*PROBLEM DESCRIPTION*.
For this exercise, please return exactly the line containing "red semicircle: (133, 80)" and each line after it through the end of the records, with no pictures included.

*DATA PROVIDED*.
——————————
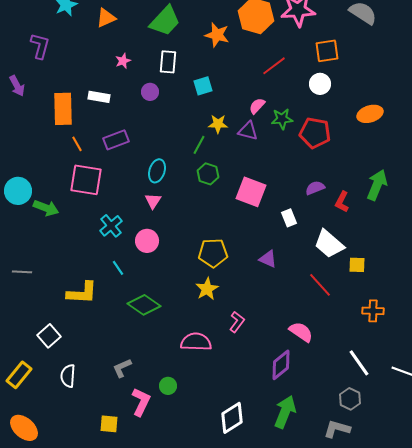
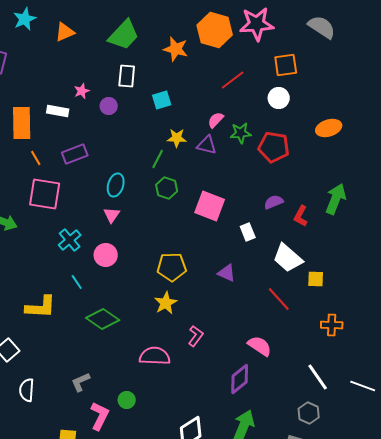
pink star: (123, 61) -> (82, 91), moved

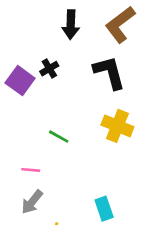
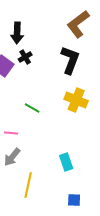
black arrow: (71, 25) -> (17, 33), moved
black L-shape: (109, 73) -> (70, 60), turned 36

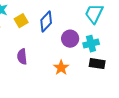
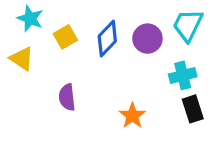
purple circle: (70, 39) -> (147, 39), moved
black rectangle: (97, 64) -> (193, 109), turned 63

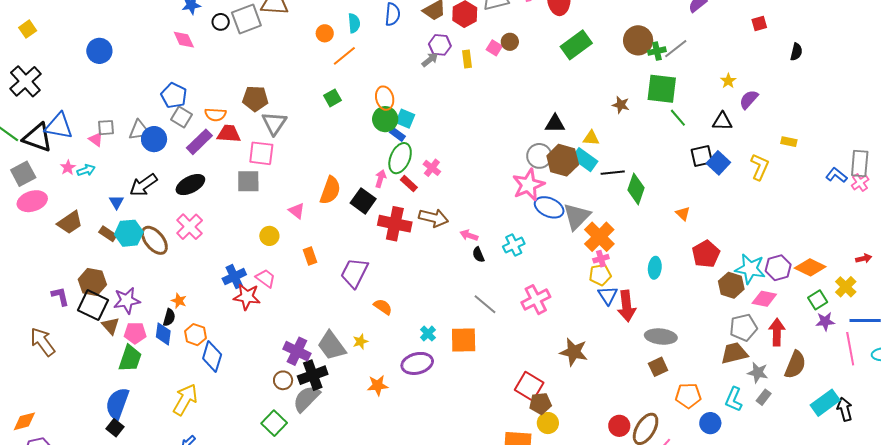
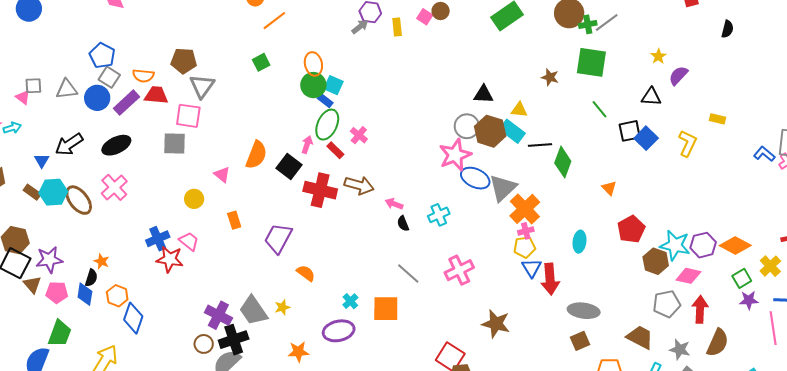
green line: (678, 118) -> (600, 109), moved
blue circle: (154, 139) -> (97, 98), moved
brown trapezoid: (734, 353) -> (640, 337), moved, turned 40
green trapezoid: (130, 358) -> (60, 333), moved

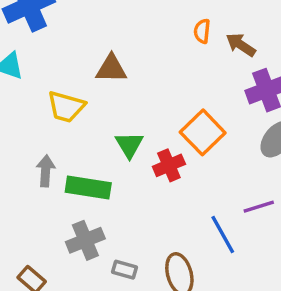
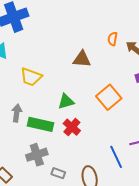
brown triangle: (111, 69) -> (82, 59), moved
green triangle: (129, 145) -> (66, 101), turned 42
red cross: (169, 165) -> (72, 127), moved, turned -30

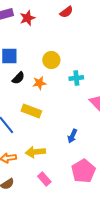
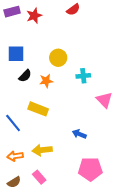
blue arrow: (72, 136) -> (79, 134), turned 88
pink pentagon: (83, 171) -> (90, 169), turned 30
pink rectangle: (44, 179) -> (39, 177), moved

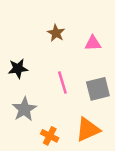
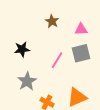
pink line: (62, 83) -> (57, 60), turned 48
gray square: (98, 89) -> (81, 53), moved

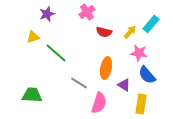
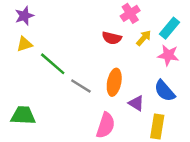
pink cross: (87, 12) -> (130, 13), moved
purple star: (47, 14) -> (24, 16), moved
pink star: (139, 53) -> (168, 55), moved
gray line: (79, 83) -> (81, 86), moved

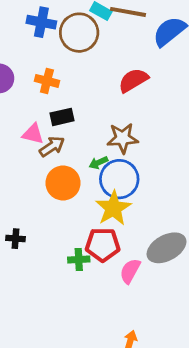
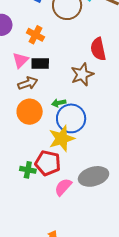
red semicircle: (133, 80) -> (98, 49), turned -85
pink triangle: (33, 134) -> (20, 60), moved, turned 48
brown star: (123, 138) -> (82, 74), moved, turned -30

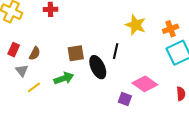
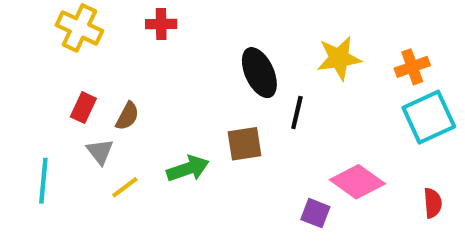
yellow star: (136, 25) -> (339, 58), turned -30
brown square: (76, 53) -> (244, 144), moved
black ellipse: (98, 67) -> (259, 73), moved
——————————
*ANSWER AREA*.
red semicircle: (133, 80) -> (98, 49), turned -85
pink triangle: (33, 134) -> (20, 60), moved, turned 48
brown star: (123, 138) -> (82, 74), moved, turned -30

yellow star: (136, 25) -> (339, 58), turned -30
brown square: (76, 53) -> (244, 144), moved
black ellipse: (98, 67) -> (259, 73), moved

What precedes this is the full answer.